*YOUR ASSIGNMENT:* Among the lines below, copy exactly those from the one with "none -> grey round brick K5:L6 level 1" through the one with "none -> purple cone B7 level 2", counting both ends.

Coordinate-based change listings
---*---
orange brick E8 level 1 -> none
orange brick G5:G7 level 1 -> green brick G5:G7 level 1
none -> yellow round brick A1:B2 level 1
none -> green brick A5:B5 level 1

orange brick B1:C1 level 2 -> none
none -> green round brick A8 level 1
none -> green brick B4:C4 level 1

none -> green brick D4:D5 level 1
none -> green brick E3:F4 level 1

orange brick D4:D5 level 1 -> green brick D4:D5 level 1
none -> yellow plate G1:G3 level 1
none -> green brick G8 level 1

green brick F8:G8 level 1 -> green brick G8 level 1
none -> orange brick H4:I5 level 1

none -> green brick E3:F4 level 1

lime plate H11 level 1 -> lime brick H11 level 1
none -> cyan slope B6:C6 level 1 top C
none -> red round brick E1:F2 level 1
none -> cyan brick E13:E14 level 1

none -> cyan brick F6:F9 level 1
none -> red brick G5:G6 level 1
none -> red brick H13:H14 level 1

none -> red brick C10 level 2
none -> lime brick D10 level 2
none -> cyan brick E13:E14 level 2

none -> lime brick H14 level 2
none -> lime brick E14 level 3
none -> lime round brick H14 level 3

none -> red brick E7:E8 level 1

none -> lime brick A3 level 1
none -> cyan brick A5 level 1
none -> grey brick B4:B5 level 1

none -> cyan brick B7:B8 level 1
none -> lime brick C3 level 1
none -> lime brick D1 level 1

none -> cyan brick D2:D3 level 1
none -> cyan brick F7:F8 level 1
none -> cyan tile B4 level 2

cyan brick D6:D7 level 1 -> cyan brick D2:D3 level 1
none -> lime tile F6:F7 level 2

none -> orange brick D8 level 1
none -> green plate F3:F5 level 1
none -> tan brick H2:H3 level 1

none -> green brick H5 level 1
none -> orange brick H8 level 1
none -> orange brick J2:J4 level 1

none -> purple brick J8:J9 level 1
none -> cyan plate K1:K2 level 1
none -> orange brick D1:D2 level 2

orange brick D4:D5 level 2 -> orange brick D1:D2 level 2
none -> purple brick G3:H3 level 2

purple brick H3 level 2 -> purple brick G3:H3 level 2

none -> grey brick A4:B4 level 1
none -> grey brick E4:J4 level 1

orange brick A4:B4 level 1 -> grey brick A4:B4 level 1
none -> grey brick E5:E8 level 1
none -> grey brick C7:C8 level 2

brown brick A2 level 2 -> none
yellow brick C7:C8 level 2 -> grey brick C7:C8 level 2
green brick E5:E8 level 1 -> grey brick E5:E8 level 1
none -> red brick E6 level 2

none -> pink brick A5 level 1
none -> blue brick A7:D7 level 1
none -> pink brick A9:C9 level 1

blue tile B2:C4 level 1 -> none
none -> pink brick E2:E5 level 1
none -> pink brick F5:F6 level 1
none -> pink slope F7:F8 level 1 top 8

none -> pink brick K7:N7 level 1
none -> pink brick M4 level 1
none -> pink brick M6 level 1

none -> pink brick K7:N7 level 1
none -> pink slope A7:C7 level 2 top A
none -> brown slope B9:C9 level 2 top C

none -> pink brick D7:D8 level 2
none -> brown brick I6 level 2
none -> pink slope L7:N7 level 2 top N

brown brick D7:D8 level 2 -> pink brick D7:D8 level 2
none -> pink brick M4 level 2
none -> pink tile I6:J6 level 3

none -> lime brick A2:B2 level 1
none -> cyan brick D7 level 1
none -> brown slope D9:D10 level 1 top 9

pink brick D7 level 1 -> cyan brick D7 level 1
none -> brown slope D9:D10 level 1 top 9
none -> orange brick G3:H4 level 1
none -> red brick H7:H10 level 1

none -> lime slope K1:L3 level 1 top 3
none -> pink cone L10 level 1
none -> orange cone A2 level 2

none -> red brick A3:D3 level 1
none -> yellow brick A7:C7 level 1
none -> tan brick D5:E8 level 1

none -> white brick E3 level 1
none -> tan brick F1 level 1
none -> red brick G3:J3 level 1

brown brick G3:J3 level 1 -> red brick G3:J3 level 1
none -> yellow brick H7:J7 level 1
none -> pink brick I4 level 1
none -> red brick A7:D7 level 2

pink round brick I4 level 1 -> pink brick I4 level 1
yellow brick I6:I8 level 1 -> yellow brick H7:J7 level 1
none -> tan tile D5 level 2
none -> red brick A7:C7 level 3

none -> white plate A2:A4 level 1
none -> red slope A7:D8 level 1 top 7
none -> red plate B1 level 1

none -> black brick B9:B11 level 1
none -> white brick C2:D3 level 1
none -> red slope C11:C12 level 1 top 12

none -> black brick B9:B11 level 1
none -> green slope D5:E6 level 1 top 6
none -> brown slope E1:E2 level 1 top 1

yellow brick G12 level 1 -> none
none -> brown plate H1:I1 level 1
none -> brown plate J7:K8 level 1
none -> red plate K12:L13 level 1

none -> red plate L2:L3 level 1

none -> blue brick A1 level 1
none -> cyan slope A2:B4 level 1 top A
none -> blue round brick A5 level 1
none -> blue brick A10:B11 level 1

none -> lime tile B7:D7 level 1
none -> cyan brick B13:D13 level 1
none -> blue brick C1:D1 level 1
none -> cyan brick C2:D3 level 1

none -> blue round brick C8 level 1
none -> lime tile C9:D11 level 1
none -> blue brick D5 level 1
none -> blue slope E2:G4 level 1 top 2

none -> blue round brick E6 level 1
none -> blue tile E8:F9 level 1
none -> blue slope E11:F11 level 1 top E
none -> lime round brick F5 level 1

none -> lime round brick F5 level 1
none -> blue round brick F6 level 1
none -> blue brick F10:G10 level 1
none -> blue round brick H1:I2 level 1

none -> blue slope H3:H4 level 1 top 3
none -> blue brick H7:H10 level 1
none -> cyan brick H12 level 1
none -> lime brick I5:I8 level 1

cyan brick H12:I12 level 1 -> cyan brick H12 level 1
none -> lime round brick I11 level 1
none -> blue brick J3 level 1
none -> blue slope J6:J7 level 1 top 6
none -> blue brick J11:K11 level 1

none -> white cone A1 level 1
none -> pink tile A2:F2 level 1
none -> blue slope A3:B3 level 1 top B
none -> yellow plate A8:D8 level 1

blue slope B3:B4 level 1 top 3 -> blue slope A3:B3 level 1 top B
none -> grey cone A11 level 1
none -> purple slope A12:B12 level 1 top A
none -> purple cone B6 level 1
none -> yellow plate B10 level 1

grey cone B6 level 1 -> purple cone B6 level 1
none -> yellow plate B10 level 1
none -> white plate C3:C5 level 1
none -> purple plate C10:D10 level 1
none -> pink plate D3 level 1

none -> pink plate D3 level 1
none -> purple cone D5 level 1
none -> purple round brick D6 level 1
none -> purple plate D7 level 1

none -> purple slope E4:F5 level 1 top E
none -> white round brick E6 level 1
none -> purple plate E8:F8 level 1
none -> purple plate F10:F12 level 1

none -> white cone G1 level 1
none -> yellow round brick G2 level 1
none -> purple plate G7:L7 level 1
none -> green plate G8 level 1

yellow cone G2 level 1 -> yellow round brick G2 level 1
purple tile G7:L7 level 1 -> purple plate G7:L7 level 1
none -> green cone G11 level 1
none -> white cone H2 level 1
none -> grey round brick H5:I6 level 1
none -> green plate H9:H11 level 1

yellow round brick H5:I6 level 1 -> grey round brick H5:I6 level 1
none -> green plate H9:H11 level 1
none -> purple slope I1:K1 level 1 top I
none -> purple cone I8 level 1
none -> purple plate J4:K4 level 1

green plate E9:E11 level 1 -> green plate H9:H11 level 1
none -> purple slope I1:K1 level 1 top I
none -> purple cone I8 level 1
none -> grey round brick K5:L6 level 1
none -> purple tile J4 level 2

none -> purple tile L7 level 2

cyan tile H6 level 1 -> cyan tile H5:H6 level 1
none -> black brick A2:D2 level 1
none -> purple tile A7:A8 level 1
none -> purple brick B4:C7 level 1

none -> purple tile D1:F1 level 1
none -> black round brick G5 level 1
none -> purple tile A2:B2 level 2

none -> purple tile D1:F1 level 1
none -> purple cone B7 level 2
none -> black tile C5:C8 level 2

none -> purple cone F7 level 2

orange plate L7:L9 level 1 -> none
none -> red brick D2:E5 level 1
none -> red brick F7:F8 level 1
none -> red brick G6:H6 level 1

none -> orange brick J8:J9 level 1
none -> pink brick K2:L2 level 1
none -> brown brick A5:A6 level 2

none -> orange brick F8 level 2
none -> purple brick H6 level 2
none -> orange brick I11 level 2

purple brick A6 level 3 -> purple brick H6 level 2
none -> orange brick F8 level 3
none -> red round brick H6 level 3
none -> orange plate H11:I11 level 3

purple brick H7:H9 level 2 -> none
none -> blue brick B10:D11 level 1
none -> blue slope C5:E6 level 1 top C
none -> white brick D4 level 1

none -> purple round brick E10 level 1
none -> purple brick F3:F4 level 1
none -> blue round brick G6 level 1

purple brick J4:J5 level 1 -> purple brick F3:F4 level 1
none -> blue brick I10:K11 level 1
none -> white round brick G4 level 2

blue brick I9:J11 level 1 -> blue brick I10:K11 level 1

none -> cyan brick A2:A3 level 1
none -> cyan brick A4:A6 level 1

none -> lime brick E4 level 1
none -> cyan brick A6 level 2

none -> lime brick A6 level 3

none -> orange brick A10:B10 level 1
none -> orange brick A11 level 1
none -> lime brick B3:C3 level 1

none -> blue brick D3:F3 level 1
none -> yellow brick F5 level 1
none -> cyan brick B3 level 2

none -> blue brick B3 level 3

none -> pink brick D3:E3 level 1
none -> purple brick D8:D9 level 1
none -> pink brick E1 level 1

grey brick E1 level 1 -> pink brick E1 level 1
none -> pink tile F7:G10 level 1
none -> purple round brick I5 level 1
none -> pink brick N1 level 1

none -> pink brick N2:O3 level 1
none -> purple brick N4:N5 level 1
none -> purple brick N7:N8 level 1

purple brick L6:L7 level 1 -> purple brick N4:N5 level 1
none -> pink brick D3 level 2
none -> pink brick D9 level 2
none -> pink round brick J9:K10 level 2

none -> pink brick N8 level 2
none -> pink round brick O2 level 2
---*---
*COMPLETED EXERCISE:*
none -> grey round brick K5:L6 level 1
none -> purple tile J4 level 2

none -> purple tile L7 level 2

cyan tile H6 level 1 -> cyan tile H5:H6 level 1
none -> black brick A2:D2 level 1
none -> purple tile A7:A8 level 1
none -> purple brick B4:C7 level 1

none -> purple tile D1:F1 level 1
none -> black round brick G5 level 1
none -> purple tile A2:B2 level 2

none -> purple tile D1:F1 level 1
none -> purple cone B7 level 2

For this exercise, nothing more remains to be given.